▶ _WHAT TO DO_
Exactly as written, output the lines below starting from the first and ending with the line that contains "- → scarlet berry 579 436"; omit pictures.

[Object state change records]
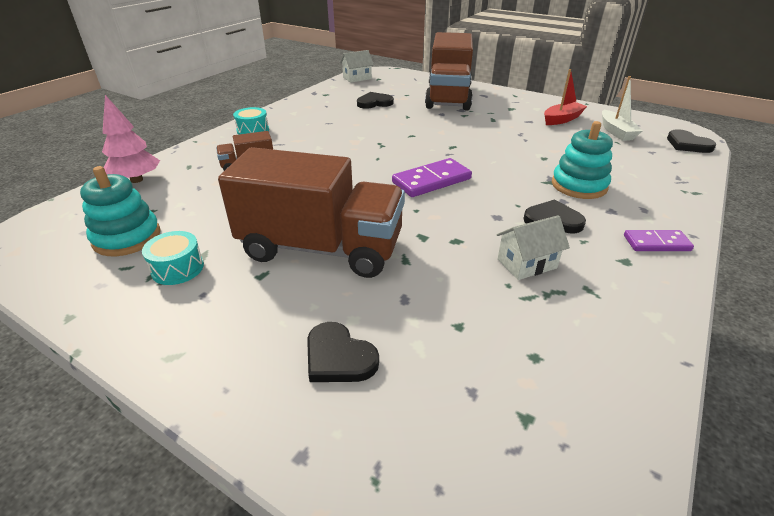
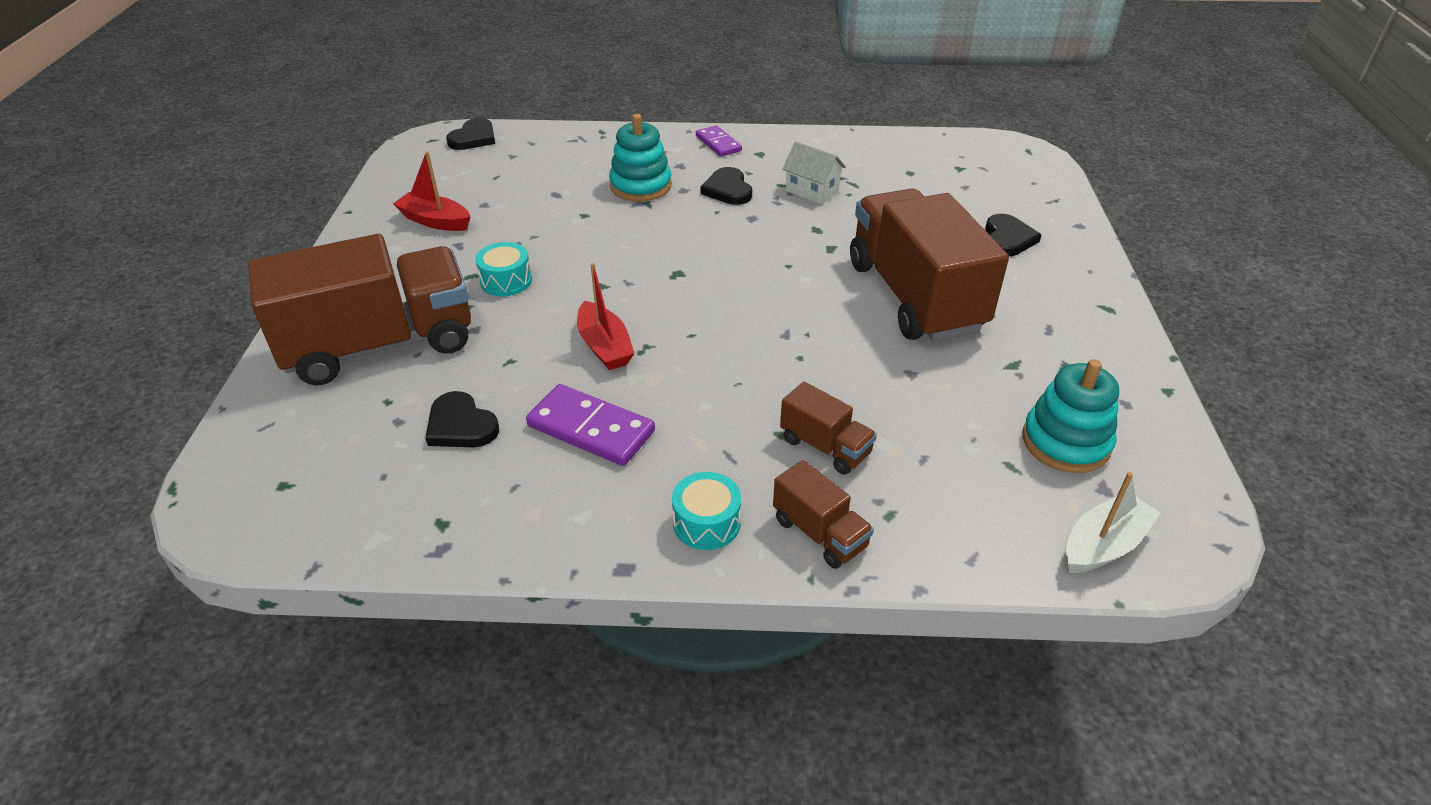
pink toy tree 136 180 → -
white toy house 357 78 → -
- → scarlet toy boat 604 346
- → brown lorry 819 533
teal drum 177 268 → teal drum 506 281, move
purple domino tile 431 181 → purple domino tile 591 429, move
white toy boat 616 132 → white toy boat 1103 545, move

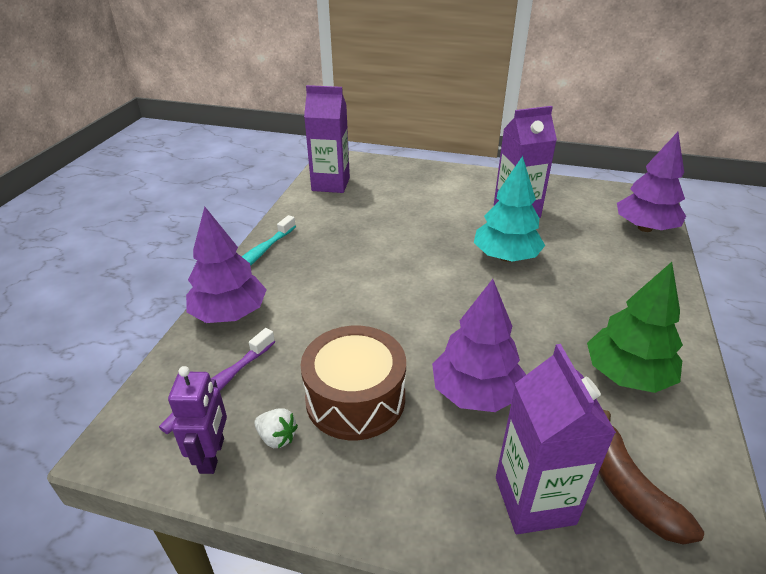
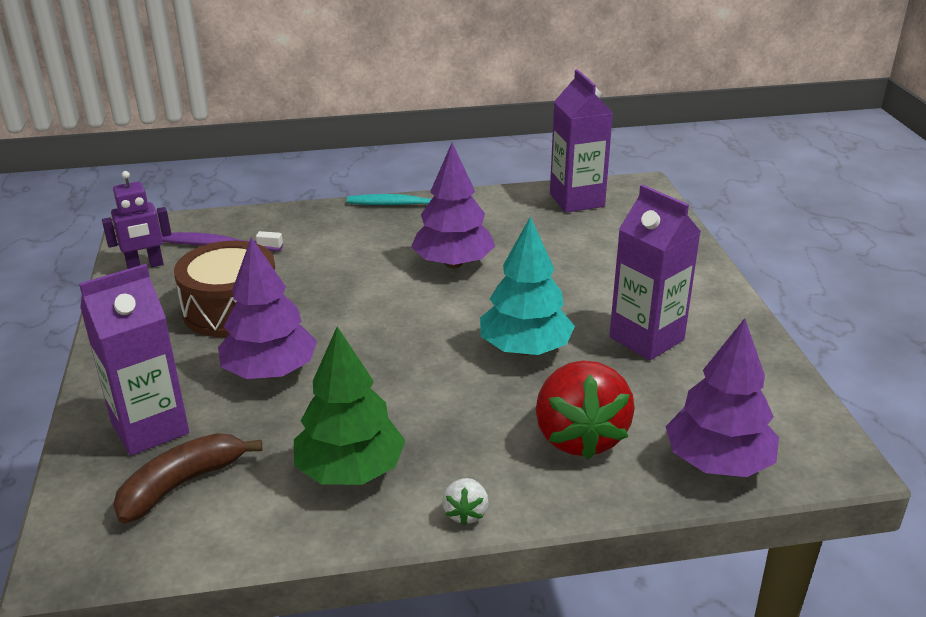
- → scarlet berry 579 436
purple toy tree 230 313 → purple toy tree 453 263, move
white berry 277 437 → white berry 466 513, move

▶ _ANSWER TO THE PROBLEM_
pink toy tree 136 180 → -
white toy house 357 78 → -
- → scarlet toy boat 604 346
- → brown lorry 819 533
teal drum 177 268 → teal drum 506 281, move
purple domino tile 431 181 → purple domino tile 591 429, move
white toy boat 616 132 → white toy boat 1103 545, move

- → scarlet berry 579 436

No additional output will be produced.